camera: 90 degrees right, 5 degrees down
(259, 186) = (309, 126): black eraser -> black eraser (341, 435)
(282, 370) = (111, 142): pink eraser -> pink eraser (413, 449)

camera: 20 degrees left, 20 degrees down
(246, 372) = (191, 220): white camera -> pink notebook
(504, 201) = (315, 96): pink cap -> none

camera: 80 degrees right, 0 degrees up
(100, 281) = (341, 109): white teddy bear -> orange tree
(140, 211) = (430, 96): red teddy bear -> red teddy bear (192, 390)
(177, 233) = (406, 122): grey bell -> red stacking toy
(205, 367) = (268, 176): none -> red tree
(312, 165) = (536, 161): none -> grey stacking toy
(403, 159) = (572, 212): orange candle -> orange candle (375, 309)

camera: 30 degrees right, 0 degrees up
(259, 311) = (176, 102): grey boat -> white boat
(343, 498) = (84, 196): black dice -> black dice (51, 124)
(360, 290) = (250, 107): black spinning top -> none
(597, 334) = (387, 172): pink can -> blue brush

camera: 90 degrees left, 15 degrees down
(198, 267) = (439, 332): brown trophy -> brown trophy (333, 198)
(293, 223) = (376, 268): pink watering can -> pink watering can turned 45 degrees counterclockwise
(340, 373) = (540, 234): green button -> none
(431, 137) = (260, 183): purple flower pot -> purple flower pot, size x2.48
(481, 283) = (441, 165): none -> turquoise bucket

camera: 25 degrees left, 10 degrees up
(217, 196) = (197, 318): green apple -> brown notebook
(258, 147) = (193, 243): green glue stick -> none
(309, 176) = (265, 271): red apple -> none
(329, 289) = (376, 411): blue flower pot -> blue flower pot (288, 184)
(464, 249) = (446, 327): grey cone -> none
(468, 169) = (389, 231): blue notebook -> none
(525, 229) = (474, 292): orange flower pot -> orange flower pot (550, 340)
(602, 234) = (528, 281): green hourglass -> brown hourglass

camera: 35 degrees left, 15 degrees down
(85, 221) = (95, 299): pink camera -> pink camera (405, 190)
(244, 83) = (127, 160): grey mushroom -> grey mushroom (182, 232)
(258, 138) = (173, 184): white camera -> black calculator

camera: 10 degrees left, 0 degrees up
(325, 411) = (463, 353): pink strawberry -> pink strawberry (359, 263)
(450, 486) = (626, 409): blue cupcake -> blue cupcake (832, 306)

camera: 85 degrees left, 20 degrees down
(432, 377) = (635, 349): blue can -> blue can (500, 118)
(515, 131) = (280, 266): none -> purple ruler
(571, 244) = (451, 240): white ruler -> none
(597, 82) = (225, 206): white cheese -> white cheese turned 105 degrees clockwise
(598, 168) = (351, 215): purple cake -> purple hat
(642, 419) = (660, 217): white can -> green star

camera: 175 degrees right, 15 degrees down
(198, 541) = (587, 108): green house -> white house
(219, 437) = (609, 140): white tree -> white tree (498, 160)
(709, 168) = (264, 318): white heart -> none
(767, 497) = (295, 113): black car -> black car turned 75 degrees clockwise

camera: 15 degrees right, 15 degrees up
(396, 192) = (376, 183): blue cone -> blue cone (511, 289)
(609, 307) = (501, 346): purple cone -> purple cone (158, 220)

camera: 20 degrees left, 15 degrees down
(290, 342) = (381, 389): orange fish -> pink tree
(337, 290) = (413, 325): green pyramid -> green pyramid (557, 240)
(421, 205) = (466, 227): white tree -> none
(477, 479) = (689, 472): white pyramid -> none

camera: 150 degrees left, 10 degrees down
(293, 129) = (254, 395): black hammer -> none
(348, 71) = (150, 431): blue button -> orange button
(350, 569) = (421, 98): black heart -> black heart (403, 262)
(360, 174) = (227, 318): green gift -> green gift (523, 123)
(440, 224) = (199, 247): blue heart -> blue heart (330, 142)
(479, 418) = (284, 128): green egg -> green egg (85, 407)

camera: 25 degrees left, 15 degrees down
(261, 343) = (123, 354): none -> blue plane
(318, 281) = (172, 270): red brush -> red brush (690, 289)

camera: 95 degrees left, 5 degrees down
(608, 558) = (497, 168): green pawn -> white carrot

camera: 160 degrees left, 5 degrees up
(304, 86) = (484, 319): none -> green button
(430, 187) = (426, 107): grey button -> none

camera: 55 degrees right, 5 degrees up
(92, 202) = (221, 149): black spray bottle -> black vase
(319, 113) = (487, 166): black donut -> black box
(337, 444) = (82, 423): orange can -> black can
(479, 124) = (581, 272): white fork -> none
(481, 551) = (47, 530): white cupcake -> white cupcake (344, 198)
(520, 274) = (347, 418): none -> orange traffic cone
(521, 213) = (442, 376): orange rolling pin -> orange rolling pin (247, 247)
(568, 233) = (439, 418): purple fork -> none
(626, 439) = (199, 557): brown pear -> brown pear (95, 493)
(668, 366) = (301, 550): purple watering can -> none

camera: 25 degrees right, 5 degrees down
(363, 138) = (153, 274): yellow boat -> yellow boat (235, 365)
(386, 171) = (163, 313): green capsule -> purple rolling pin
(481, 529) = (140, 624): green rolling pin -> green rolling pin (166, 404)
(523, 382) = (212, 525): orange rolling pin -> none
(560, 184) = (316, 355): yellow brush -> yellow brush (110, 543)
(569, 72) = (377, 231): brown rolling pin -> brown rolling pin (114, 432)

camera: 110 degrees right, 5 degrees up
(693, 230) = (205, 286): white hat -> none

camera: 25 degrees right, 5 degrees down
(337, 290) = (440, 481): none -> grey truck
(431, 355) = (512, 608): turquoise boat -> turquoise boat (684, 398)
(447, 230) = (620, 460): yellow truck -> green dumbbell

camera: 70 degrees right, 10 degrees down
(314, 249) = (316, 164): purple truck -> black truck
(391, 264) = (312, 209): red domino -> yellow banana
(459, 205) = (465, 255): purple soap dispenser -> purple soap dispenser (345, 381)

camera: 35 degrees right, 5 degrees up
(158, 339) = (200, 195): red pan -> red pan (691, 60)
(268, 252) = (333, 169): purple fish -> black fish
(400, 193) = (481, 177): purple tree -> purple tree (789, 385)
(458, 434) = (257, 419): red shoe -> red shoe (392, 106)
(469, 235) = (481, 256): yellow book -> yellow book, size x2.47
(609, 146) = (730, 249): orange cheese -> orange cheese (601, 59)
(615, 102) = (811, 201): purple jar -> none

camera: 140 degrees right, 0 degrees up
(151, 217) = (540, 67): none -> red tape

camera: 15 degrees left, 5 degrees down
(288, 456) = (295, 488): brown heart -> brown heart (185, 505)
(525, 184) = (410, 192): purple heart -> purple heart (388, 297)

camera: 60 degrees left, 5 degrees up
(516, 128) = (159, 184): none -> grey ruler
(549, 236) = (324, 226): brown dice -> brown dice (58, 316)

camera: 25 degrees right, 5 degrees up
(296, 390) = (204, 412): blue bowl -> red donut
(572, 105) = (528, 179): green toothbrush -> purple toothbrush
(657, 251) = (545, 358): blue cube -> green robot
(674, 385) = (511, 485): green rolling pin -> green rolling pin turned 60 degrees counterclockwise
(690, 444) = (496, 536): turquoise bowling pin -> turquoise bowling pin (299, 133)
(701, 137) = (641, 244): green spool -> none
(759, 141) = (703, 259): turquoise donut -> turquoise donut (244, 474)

### Exercise description
Where in the records above does the word "button" appear? Copy each line that holds it.

### Solution
(340, 373) = (540, 234): green button -> none
(348, 71) = (150, 431): blue button -> orange button
(304, 86) = (484, 319): none -> green button
(430, 187) = (426, 107): grey button -> none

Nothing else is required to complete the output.